(Items from a dataset)
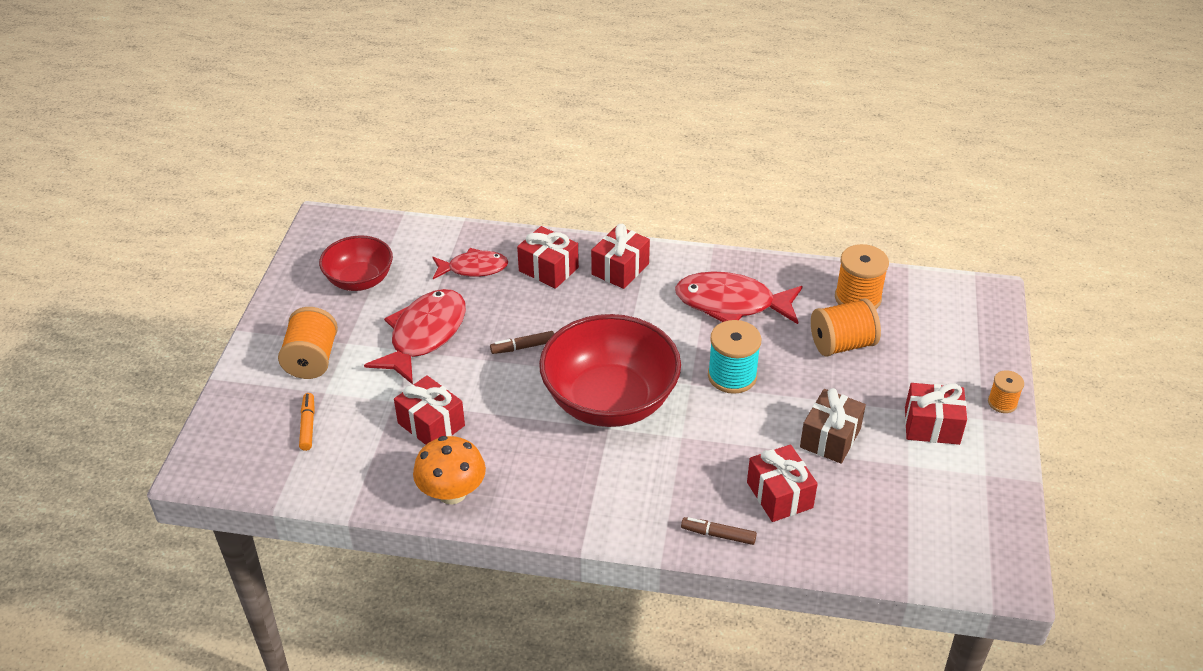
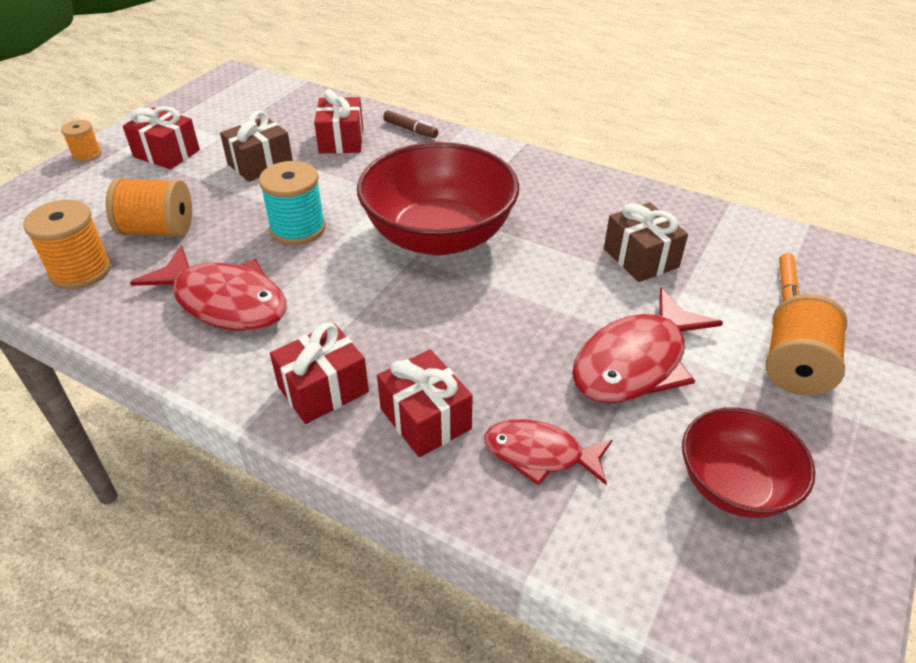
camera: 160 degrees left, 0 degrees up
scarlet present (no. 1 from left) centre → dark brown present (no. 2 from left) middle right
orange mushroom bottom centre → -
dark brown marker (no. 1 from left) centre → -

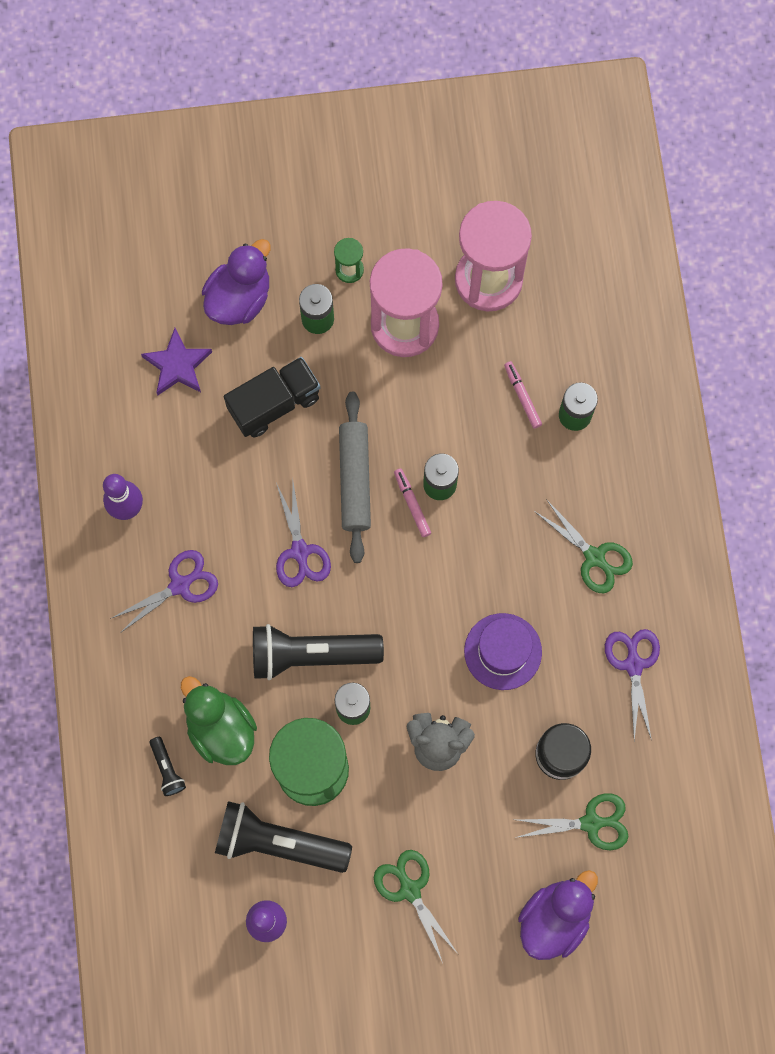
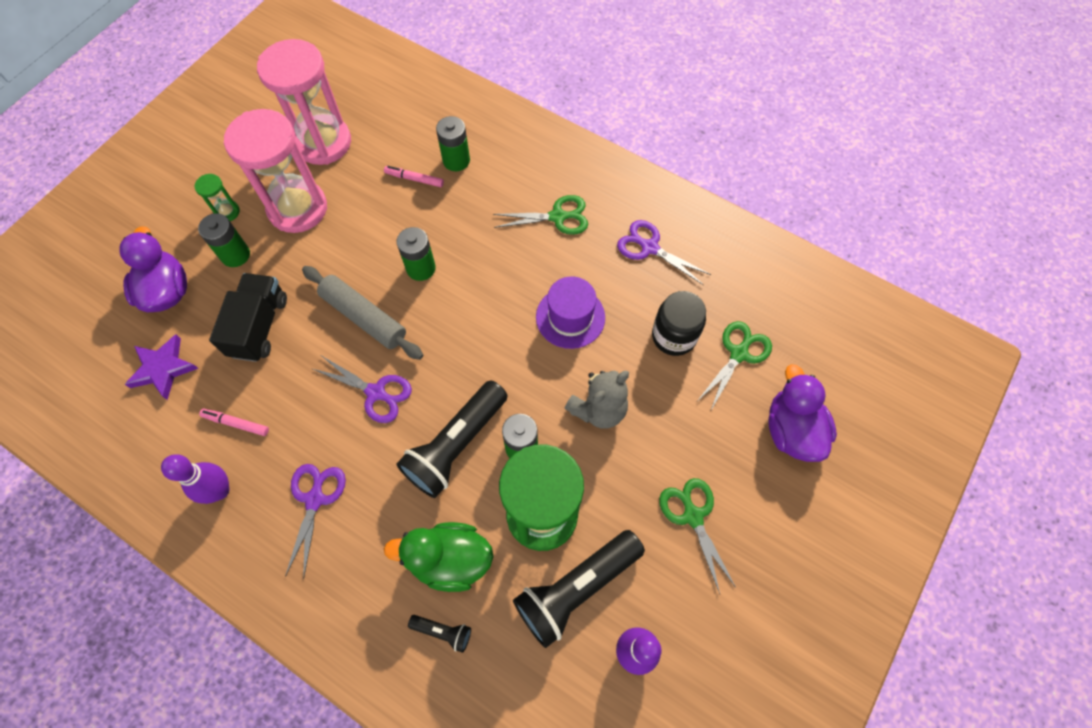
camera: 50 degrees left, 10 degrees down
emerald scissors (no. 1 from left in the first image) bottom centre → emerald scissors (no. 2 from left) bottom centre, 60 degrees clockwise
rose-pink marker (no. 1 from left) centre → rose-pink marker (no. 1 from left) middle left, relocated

**What to do:** Write the records above out again word for word, skipping each picture.

**Reply:**
camera: 160 degrees left, 0 degrees up
scarlet present (no. 1 from left) centre → dark brown present (no. 2 from left) middle right
orange mushroom bottom centre → -
dark brown marker (no. 1 from left) centre → -

camera: 50 degrees left, 10 degrees down
emerald scissors (no. 1 from left in the first image) bottom centre → emerald scissors (no. 2 from left) bottom centre, 60 degrees clockwise
rose-pink marker (no. 1 from left) centre → rose-pink marker (no. 1 from left) middle left, relocated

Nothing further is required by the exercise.